MATERIAL SUPPLIED section start
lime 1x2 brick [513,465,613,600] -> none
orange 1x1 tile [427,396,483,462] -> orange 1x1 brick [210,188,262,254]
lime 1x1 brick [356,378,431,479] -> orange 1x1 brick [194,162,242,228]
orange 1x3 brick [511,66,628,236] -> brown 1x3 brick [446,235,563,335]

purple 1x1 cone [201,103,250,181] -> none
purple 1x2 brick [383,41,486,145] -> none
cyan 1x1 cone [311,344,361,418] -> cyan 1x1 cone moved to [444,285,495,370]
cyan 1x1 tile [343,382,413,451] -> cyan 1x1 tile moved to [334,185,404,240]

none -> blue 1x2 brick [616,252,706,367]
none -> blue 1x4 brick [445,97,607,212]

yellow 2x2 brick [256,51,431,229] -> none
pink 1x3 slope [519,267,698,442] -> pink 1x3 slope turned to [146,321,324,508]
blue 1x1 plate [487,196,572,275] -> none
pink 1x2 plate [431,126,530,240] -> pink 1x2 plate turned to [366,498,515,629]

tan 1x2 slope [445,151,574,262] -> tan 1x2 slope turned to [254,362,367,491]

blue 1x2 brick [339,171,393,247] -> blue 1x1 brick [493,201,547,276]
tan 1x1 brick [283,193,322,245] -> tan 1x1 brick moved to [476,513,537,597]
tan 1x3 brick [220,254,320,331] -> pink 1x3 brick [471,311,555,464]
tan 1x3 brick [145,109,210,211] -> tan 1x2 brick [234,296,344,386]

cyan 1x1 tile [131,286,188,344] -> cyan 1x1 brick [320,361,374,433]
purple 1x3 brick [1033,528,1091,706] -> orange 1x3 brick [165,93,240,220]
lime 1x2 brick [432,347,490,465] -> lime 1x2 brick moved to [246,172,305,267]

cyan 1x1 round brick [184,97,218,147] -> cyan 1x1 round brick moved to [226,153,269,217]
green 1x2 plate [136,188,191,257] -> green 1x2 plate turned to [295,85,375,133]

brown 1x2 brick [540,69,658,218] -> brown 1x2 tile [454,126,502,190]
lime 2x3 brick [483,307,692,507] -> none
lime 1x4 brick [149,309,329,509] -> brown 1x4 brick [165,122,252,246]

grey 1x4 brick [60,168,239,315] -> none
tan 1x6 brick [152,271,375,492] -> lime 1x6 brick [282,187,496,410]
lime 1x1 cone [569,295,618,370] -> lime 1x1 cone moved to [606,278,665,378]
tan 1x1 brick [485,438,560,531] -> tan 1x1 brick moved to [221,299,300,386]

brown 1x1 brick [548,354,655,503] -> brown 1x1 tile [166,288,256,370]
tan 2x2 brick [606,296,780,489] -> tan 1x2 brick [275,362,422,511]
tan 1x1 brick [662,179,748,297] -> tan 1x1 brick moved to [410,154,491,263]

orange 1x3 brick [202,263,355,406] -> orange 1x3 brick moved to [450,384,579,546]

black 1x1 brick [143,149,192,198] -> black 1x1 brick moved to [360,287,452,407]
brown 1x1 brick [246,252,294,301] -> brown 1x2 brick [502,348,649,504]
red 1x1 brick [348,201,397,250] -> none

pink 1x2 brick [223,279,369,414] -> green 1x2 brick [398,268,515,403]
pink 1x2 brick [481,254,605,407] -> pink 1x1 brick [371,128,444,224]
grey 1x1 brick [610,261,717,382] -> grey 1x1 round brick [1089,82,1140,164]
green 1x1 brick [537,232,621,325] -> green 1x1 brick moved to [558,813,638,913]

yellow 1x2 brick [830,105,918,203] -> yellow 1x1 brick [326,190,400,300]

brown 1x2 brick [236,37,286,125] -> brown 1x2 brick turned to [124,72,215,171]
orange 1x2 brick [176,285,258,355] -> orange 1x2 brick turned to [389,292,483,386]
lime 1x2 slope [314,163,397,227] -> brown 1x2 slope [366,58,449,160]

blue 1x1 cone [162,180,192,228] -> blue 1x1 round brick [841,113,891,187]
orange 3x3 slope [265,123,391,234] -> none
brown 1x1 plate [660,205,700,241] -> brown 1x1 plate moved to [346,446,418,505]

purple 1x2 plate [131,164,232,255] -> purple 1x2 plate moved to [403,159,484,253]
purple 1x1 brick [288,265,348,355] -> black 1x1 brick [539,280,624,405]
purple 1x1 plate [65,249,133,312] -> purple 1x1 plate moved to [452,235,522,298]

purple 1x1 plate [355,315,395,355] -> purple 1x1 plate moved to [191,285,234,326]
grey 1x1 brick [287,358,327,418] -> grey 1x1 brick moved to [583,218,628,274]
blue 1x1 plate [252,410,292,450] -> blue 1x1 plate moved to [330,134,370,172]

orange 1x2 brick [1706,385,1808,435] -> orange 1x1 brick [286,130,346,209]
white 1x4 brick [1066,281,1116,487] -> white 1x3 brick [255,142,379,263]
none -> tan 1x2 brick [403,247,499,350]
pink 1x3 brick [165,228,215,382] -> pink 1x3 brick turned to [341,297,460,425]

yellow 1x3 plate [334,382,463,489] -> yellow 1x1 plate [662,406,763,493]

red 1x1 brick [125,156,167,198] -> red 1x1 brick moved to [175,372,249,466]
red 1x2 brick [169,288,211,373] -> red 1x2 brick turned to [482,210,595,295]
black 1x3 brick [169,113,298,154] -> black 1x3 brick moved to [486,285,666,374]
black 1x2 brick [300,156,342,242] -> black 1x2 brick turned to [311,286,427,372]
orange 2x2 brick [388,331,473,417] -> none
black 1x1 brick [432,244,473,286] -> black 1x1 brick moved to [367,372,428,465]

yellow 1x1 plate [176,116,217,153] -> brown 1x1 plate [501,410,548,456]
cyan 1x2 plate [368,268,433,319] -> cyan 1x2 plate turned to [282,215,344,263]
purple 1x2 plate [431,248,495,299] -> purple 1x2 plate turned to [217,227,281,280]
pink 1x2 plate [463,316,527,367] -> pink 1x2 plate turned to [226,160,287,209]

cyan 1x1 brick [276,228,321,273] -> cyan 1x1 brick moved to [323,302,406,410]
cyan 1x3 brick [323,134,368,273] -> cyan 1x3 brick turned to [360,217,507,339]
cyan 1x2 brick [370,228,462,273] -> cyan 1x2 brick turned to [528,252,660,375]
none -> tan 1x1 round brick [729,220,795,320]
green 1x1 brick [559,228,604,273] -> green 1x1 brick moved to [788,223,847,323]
MATERIAL SUPPLIED section end
EXERCISE PROMPT: Transcribe only the trailing portion of the entries above: the line that contains "yellow 1x1 plate [176,116,217,153]" and each line after it.

RESULT:
yellow 1x1 plate [176,116,217,153] -> brown 1x1 plate [501,410,548,456]
cyan 1x2 plate [368,268,433,319] -> cyan 1x2 plate turned to [282,215,344,263]
purple 1x2 plate [431,248,495,299] -> purple 1x2 plate turned to [217,227,281,280]
pink 1x2 plate [463,316,527,367] -> pink 1x2 plate turned to [226,160,287,209]

cyan 1x1 brick [276,228,321,273] -> cyan 1x1 brick moved to [323,302,406,410]
cyan 1x3 brick [323,134,368,273] -> cyan 1x3 brick turned to [360,217,507,339]
cyan 1x2 brick [370,228,462,273] -> cyan 1x2 brick turned to [528,252,660,375]
none -> tan 1x1 round brick [729,220,795,320]
green 1x1 brick [559,228,604,273] -> green 1x1 brick moved to [788,223,847,323]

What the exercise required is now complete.